Could you duplicate the rows below, starting at the first one and stopping after the line that contains "(598, 797).", both ends included, with the pictures left out?

::: Records provided :::

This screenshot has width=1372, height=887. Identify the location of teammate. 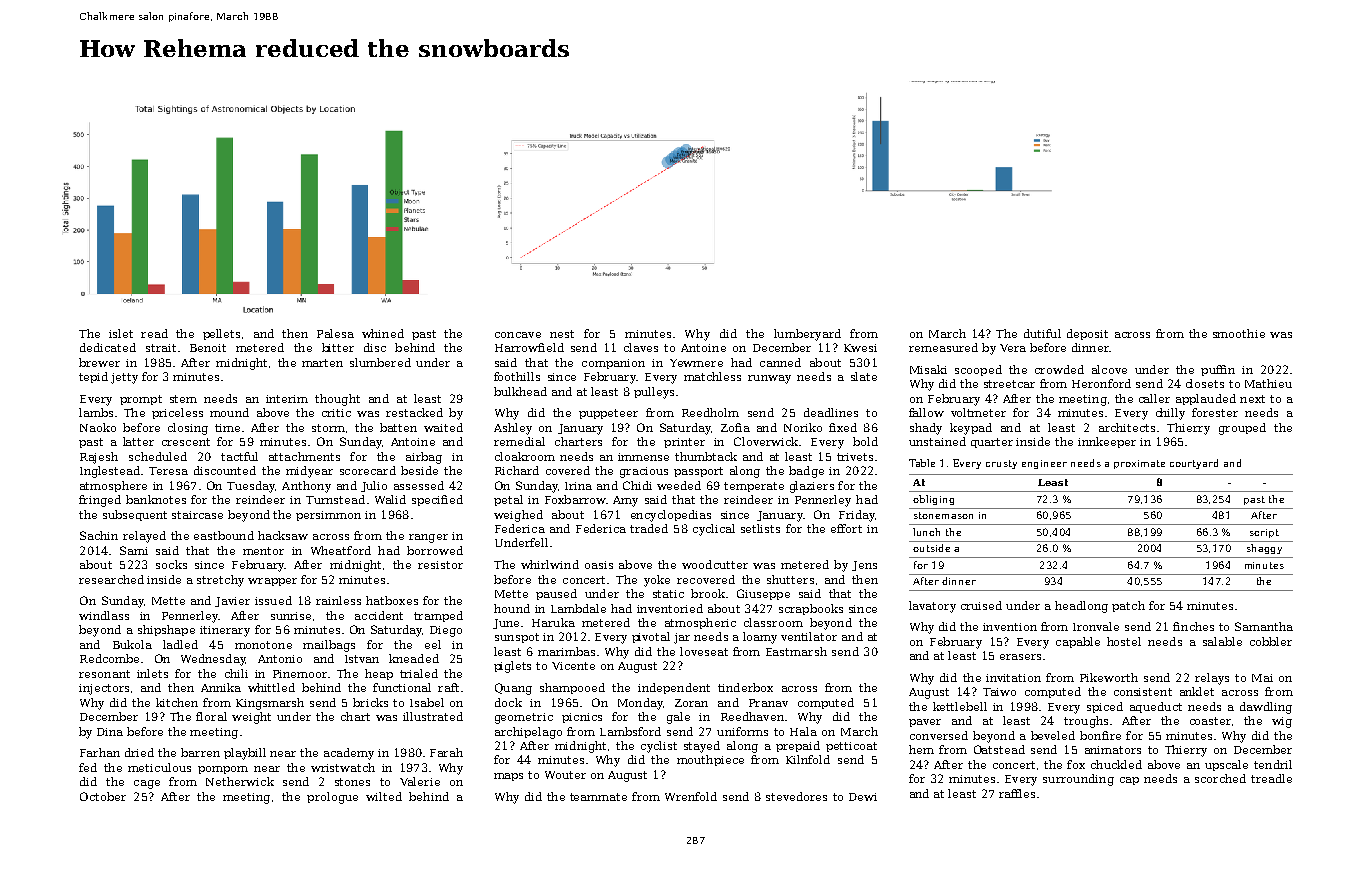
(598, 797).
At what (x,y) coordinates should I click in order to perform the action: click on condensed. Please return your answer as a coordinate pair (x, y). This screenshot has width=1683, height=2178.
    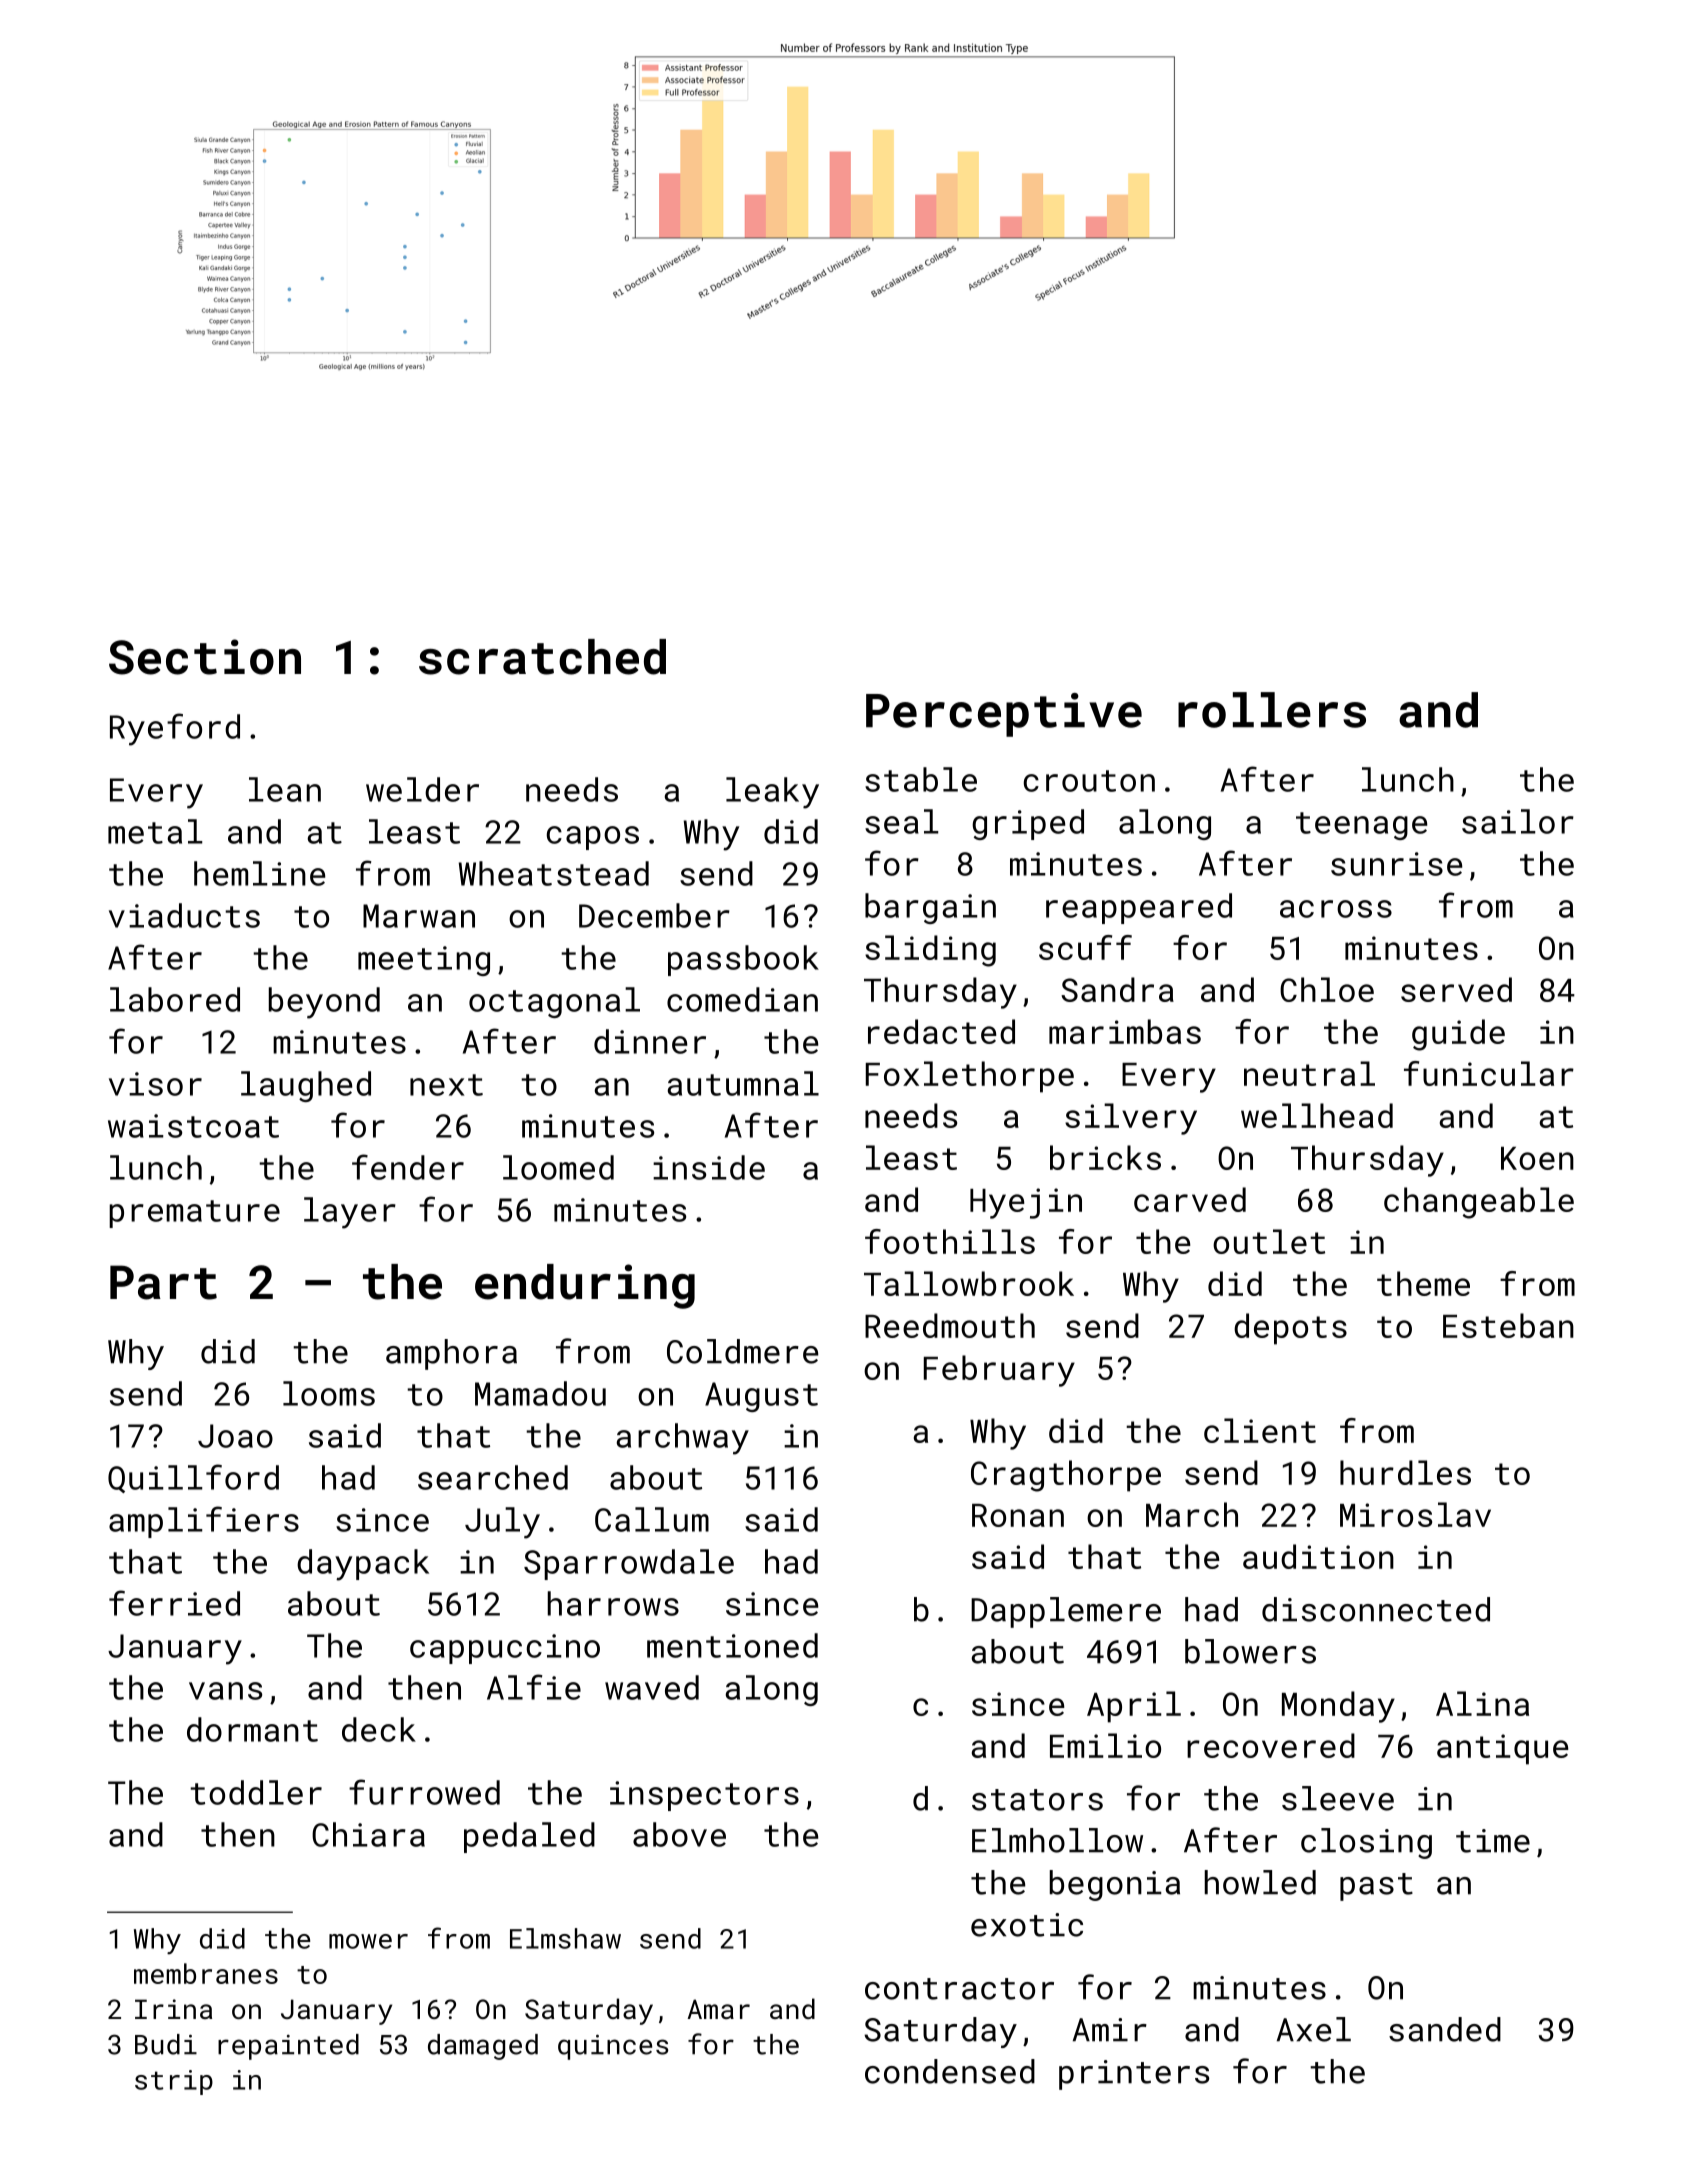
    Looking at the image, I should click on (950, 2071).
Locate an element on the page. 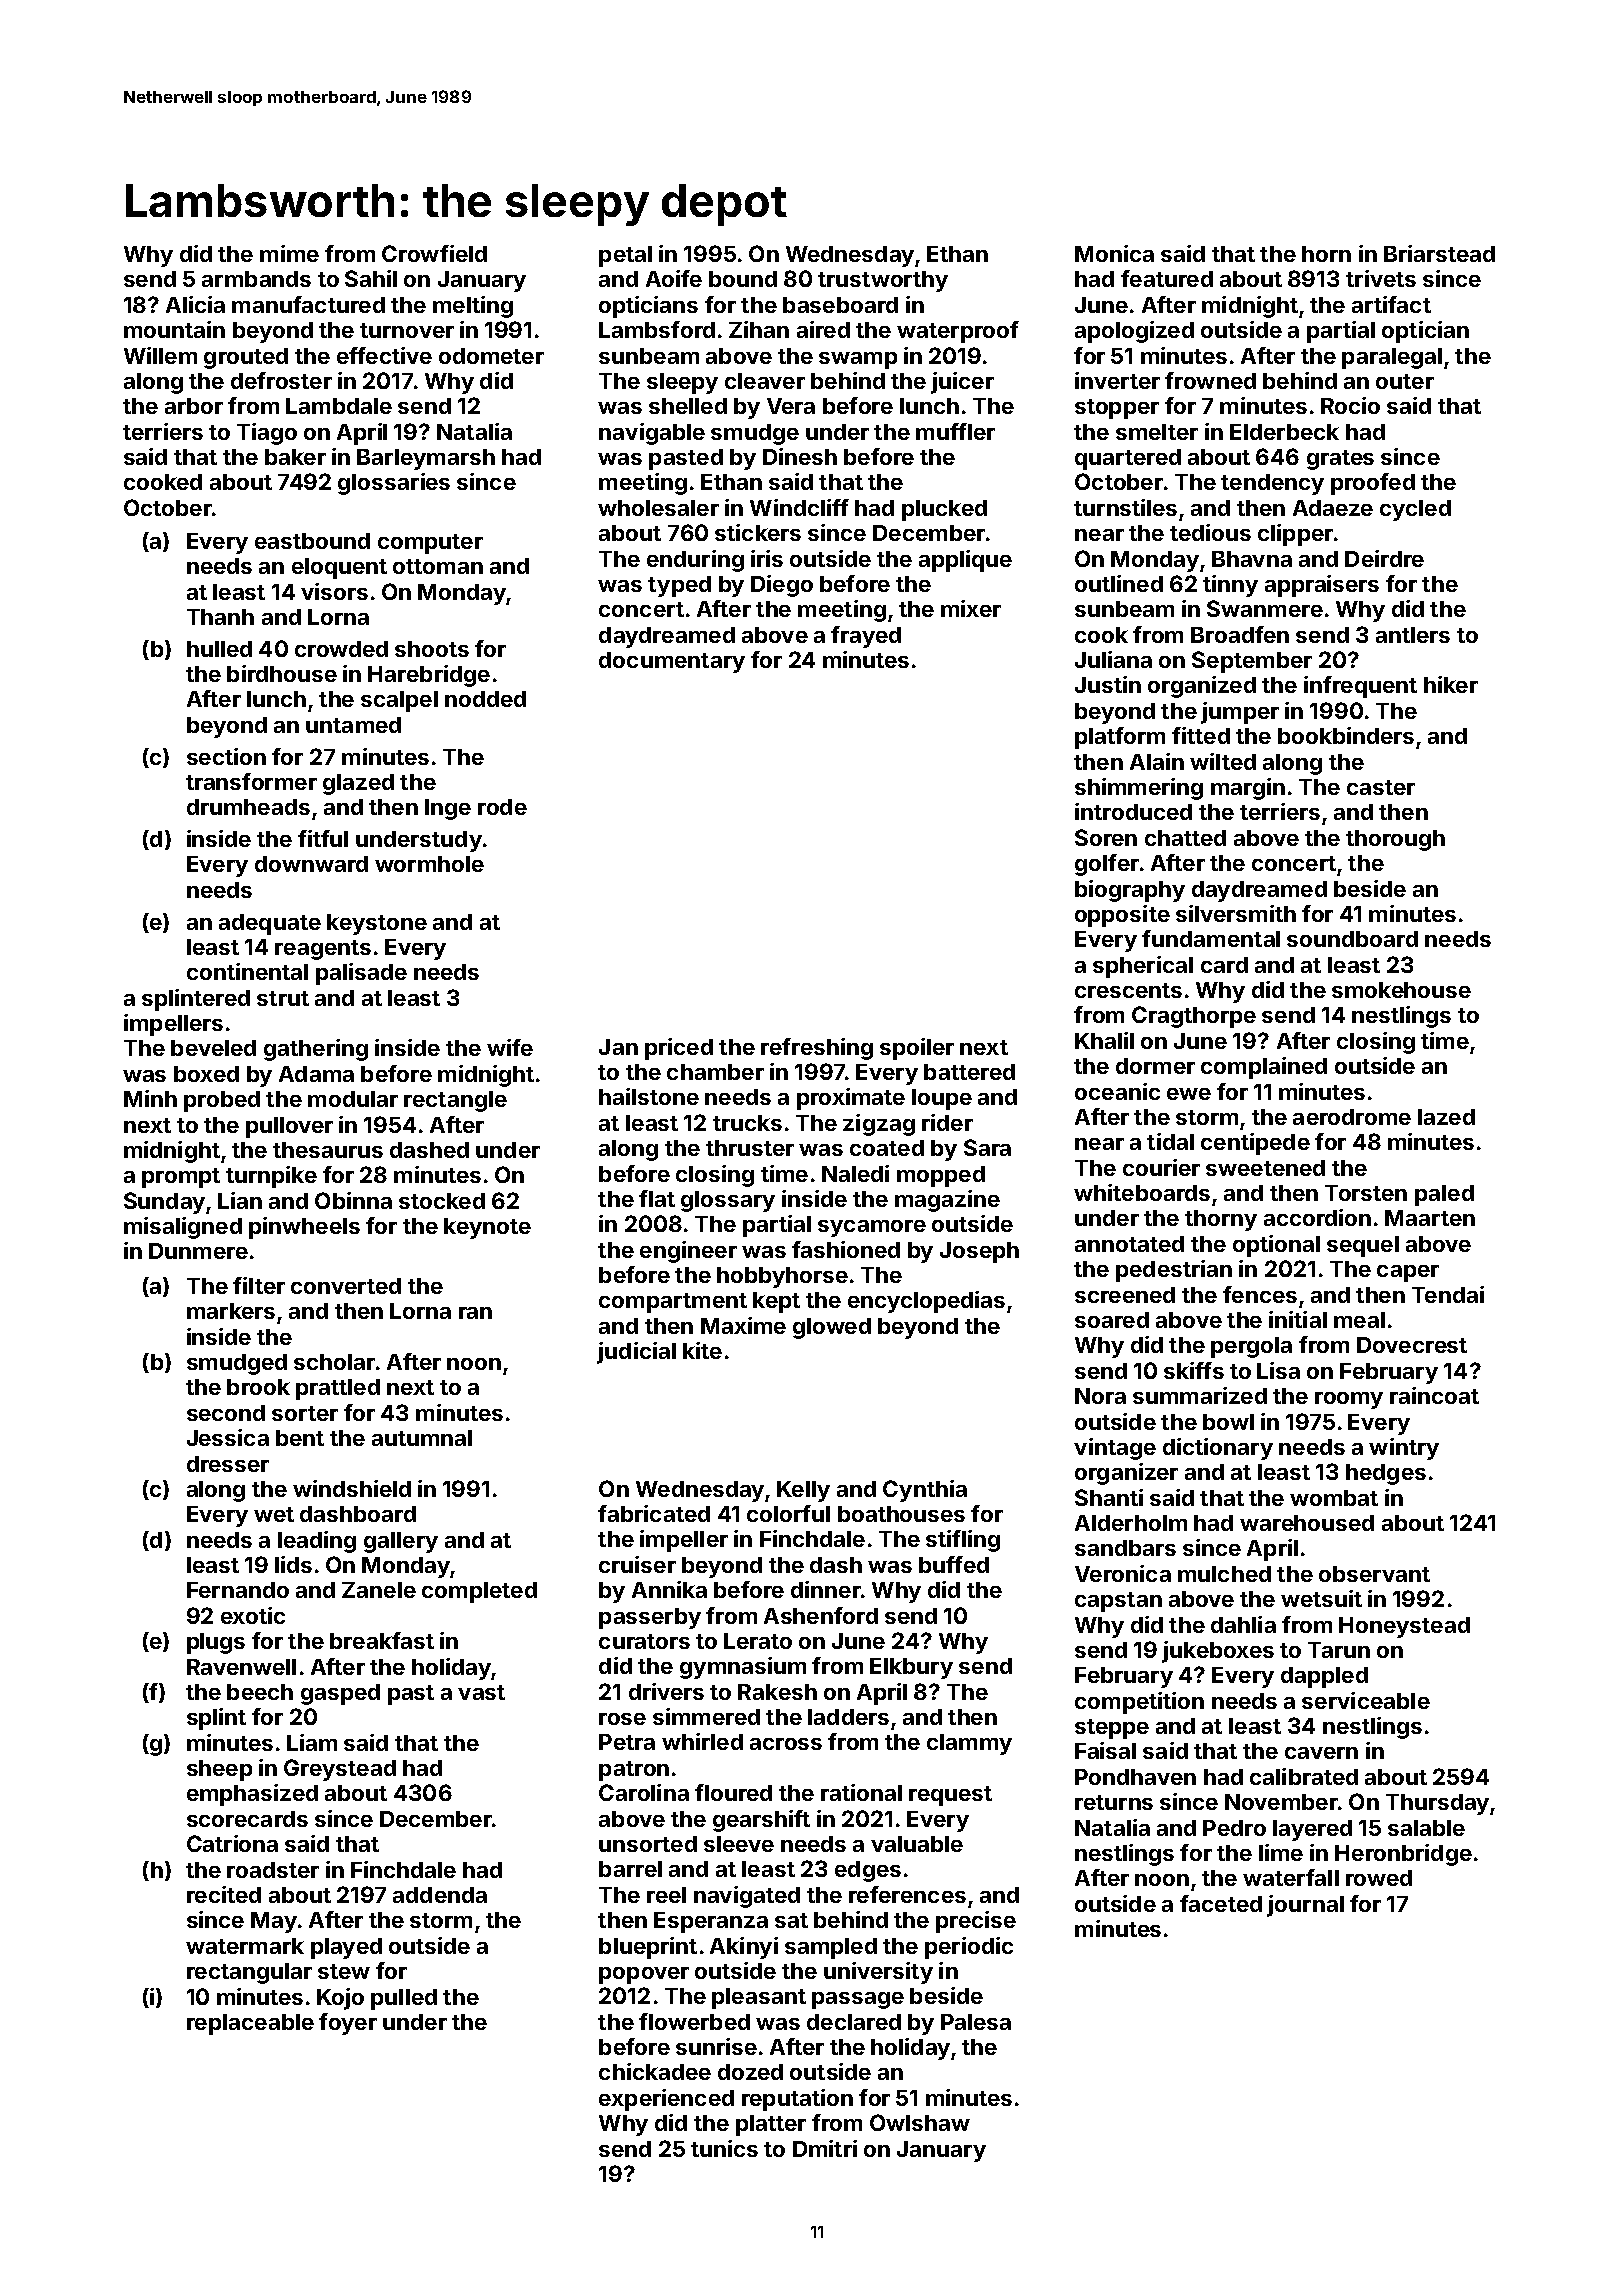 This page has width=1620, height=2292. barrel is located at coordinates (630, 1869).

:::

Solved problem =>
This screenshot has width=1372, height=887. Identify the location of teammate. 
(598, 797).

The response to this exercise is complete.